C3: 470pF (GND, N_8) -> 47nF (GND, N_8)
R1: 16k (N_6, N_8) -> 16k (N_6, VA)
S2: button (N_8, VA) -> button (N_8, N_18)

▬▬▬▬▬▬▬▬▬▬

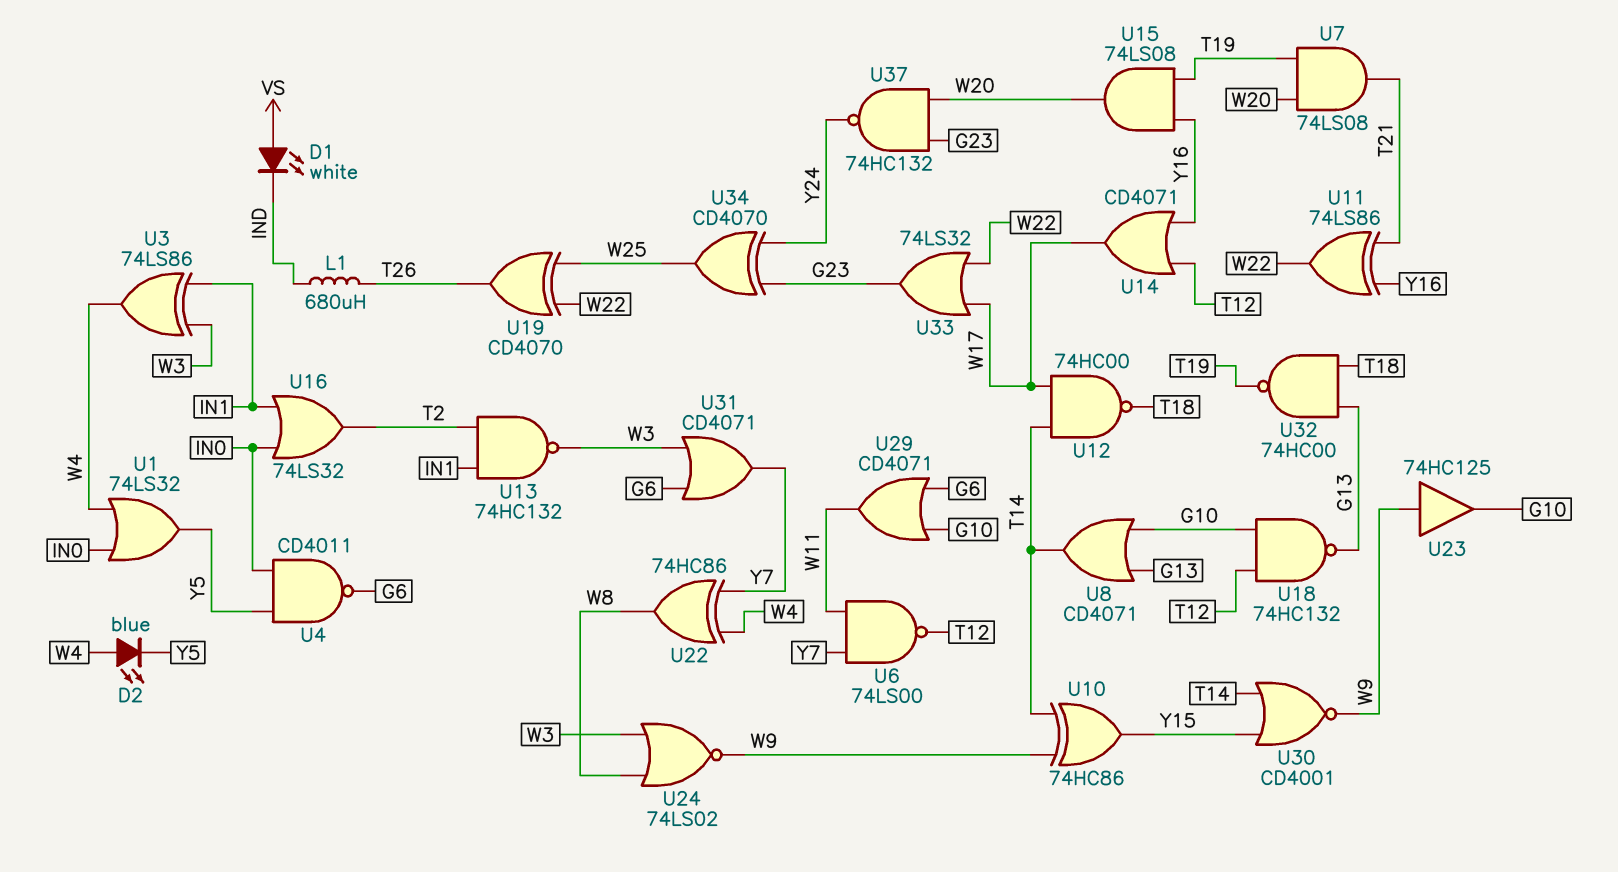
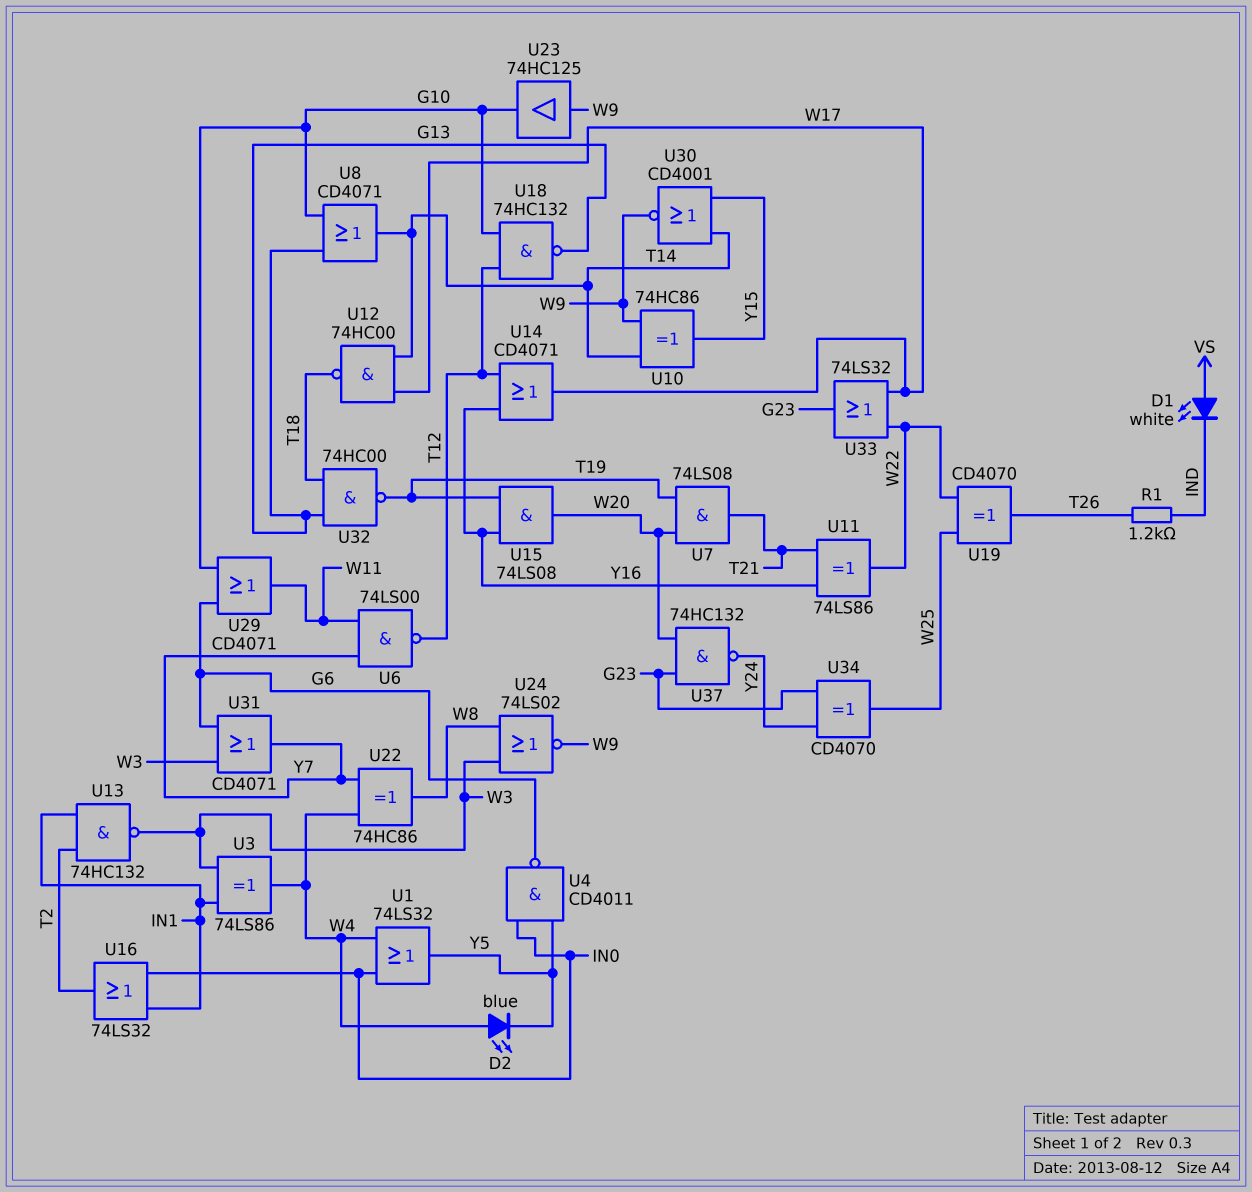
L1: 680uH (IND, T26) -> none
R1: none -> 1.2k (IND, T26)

▬▬▬▬▬▬▬▬▬▬

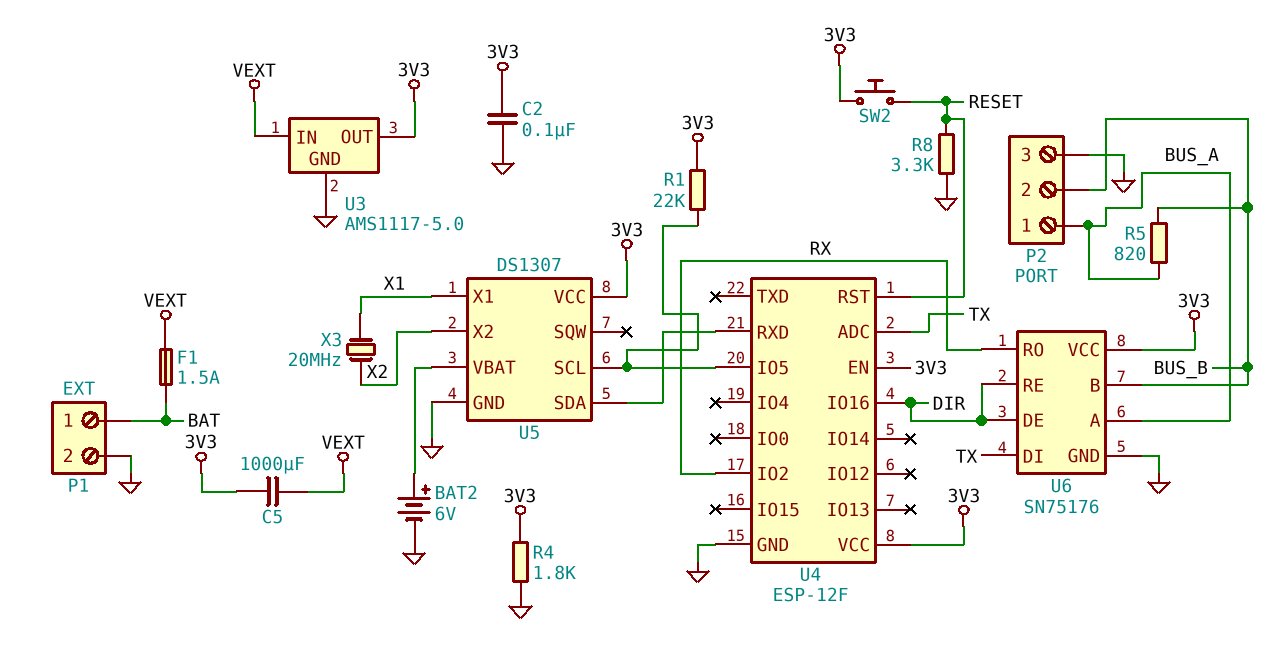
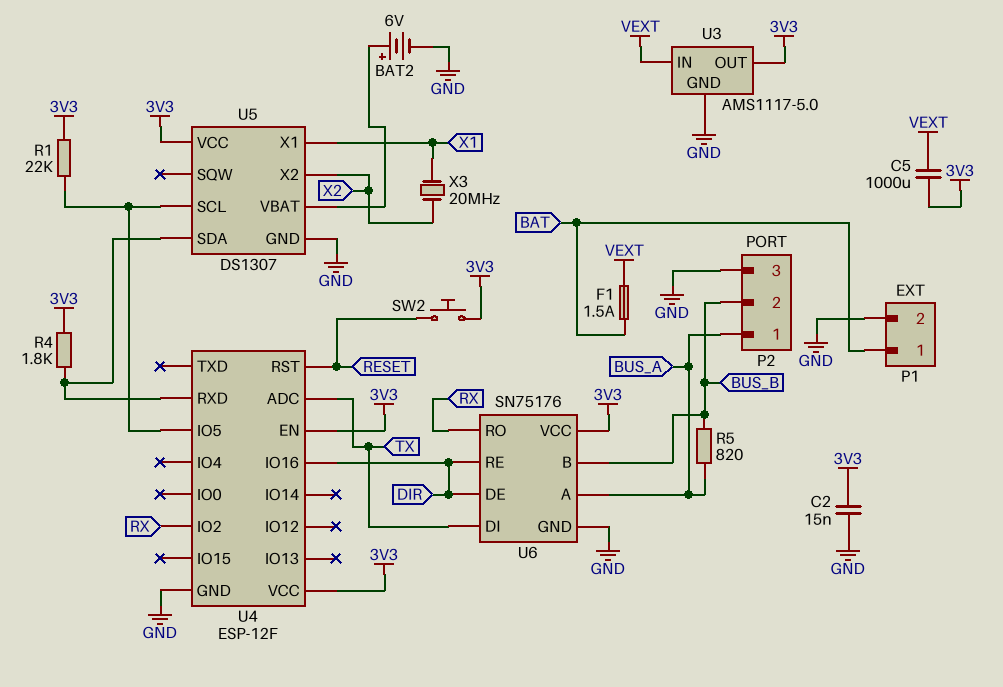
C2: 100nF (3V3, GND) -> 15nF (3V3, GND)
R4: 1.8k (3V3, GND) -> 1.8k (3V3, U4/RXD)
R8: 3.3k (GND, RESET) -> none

▬▬▬▬▬▬▬▬▬▬

What you should do
Go through the listing and copy each line with the string "none".

Response area
L1: 680uH (IND, T26) -> none
R1: none -> 1.2k (IND, T26)
R8: 3.3k (GND, RESET) -> none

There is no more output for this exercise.